• **Task brief**: Report how many lines below contain the word "left". Give only the number.

= Beginning of Section =

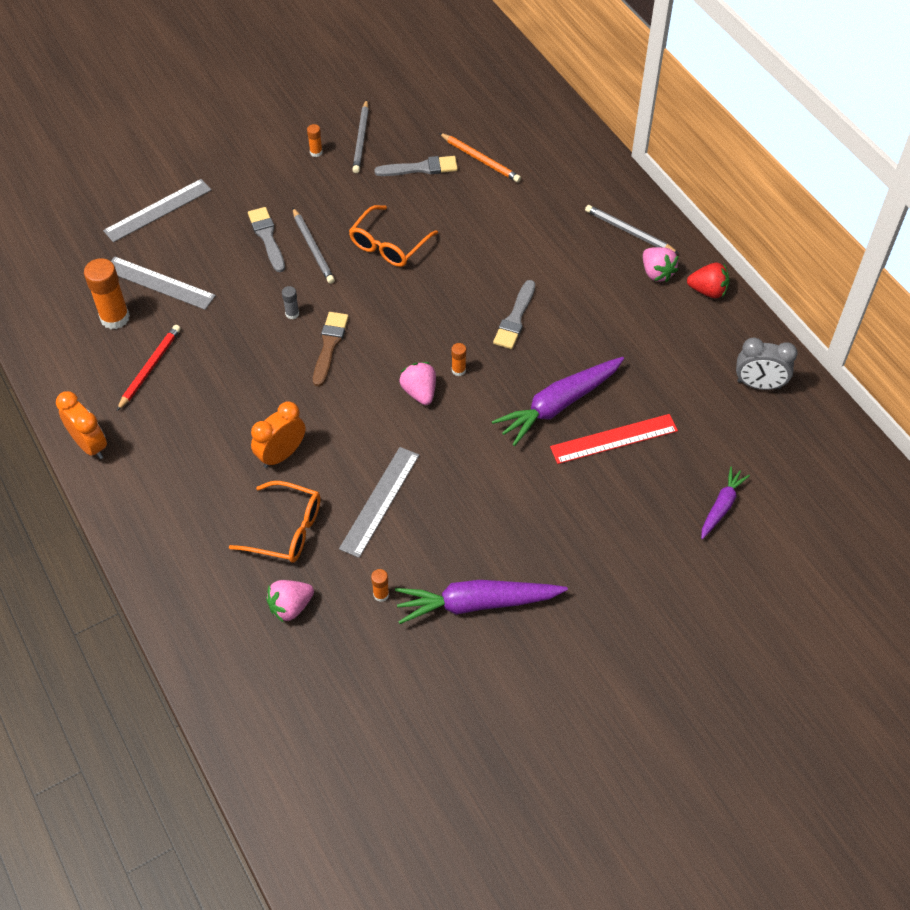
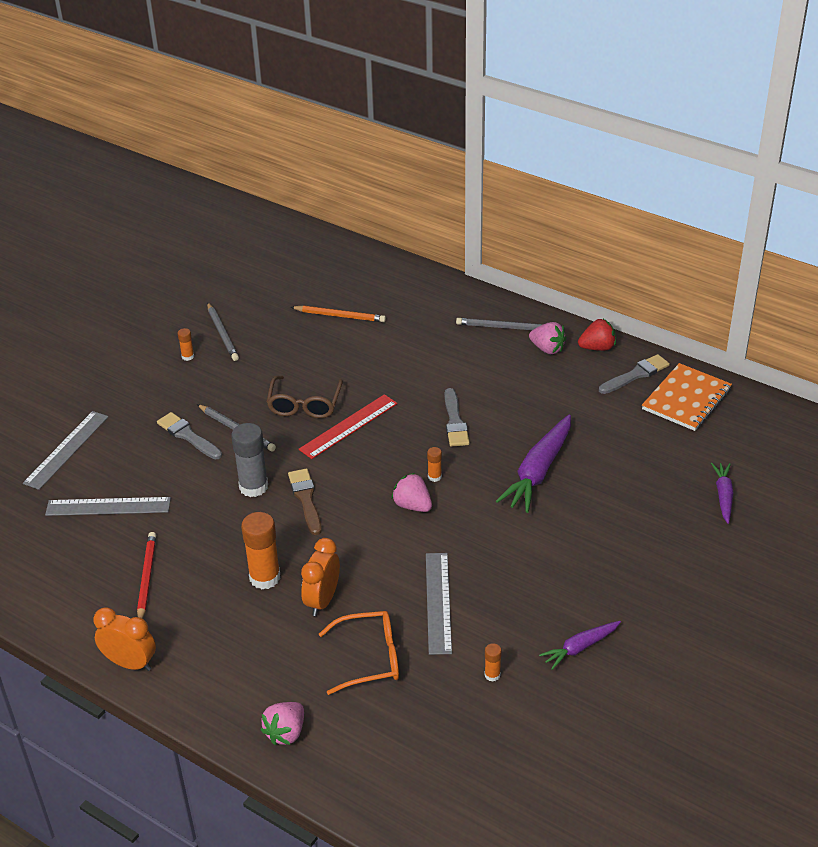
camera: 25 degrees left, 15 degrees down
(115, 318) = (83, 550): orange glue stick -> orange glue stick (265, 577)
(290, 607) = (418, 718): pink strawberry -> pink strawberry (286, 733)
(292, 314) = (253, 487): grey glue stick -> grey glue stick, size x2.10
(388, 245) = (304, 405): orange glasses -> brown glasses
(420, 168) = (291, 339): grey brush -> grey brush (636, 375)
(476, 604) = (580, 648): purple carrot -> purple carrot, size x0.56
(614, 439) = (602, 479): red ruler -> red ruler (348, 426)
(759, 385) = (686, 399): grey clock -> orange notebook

= End of Section =
= Beginning of Section =

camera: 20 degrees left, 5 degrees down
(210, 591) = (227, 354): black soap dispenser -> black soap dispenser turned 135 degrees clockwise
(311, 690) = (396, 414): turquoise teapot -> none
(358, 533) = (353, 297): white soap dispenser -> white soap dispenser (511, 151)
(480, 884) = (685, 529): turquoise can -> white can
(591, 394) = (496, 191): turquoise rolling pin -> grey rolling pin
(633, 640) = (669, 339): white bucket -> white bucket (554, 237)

= End of Section =

• **Solution to this task**: 2